**** Excerpted records

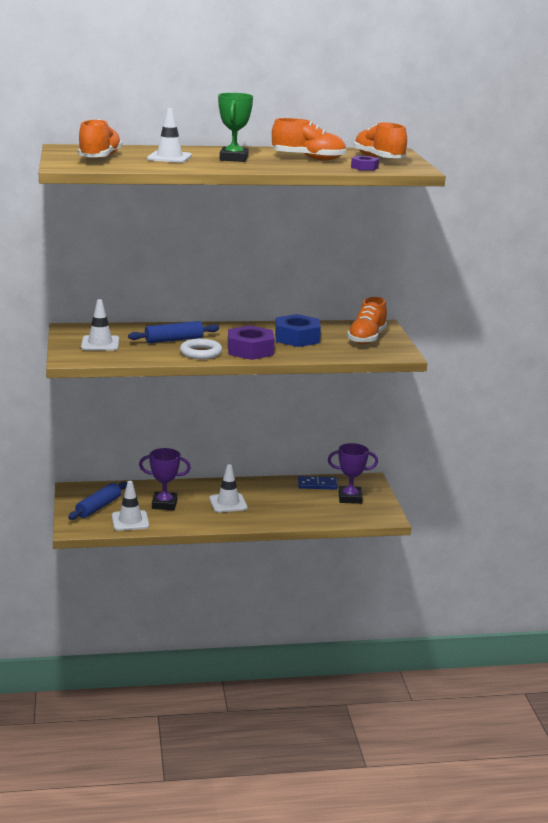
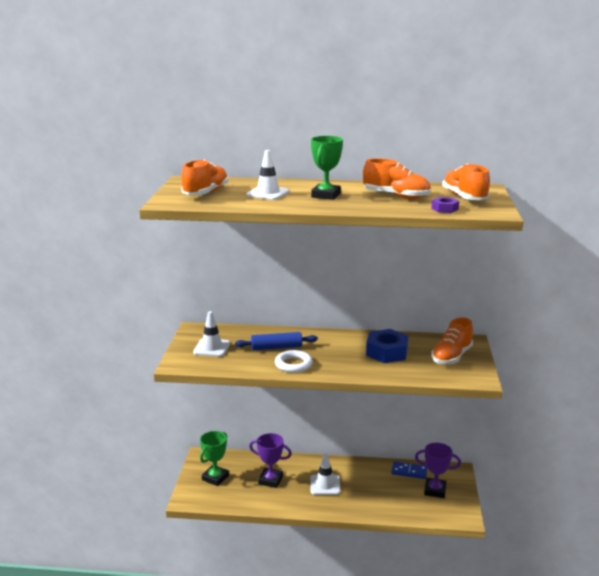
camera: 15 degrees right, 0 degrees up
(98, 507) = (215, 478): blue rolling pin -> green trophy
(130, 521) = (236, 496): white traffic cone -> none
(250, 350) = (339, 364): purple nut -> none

********
**** Excerpted records

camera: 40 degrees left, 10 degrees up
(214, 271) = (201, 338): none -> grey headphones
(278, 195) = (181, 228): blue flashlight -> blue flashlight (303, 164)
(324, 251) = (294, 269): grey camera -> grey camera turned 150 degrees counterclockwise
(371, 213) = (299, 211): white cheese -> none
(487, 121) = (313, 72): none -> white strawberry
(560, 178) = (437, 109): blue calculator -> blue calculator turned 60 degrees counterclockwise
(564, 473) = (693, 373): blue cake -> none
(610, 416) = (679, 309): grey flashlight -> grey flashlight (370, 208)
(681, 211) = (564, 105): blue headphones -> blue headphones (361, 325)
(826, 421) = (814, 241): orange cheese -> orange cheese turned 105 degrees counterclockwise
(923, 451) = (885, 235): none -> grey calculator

********
**** Excerpted records

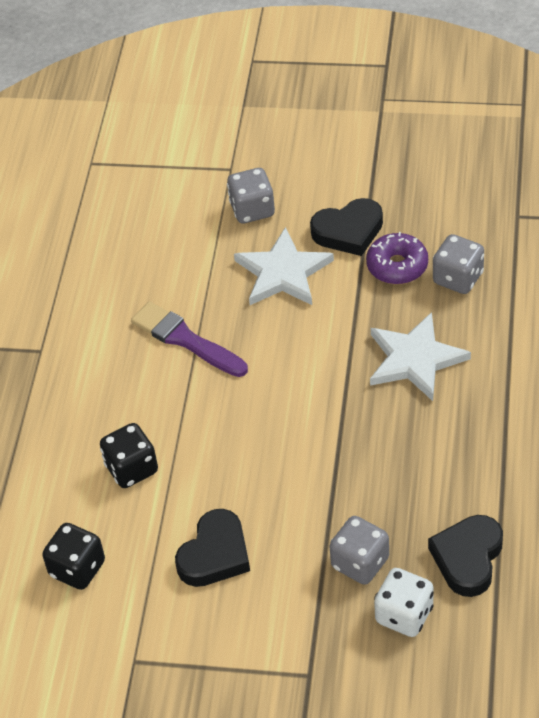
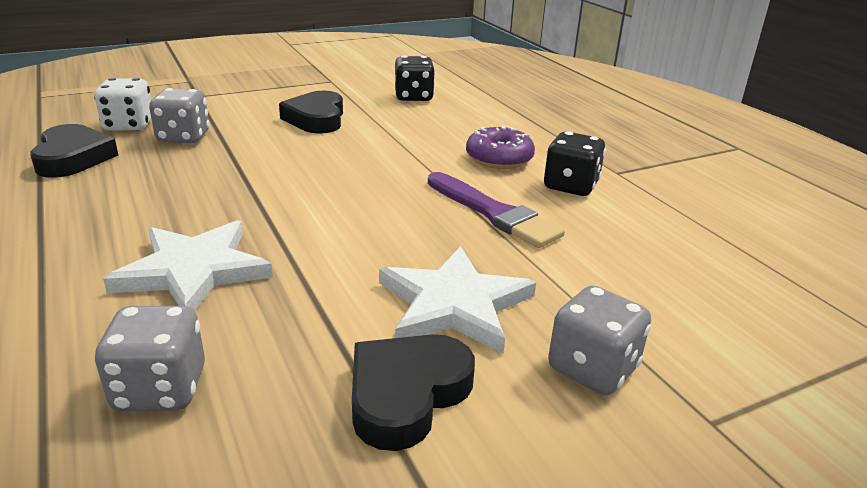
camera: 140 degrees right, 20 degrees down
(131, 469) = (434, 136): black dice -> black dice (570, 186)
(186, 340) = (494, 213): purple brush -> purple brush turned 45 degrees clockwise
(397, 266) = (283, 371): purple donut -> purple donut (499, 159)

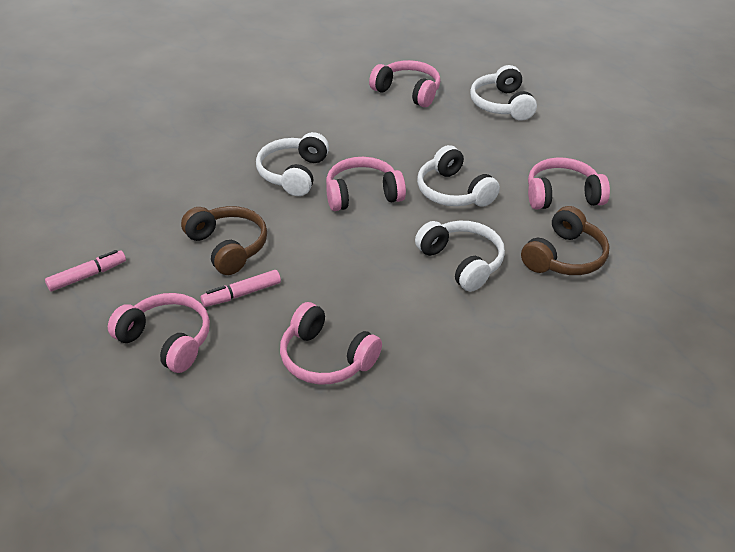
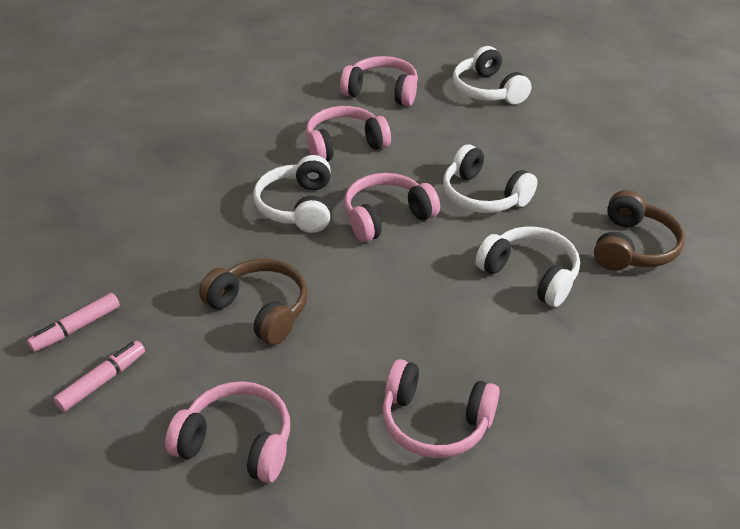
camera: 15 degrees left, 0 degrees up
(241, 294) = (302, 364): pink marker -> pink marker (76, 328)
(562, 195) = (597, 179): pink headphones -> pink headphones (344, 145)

********

** To do **
The lines you need are those containing "cheese"; find them in the records and copy them.

** Task solution **
(371, 213) = (299, 211): white cheese -> none
(826, 421) = (814, 241): orange cheese -> orange cheese turned 105 degrees counterclockwise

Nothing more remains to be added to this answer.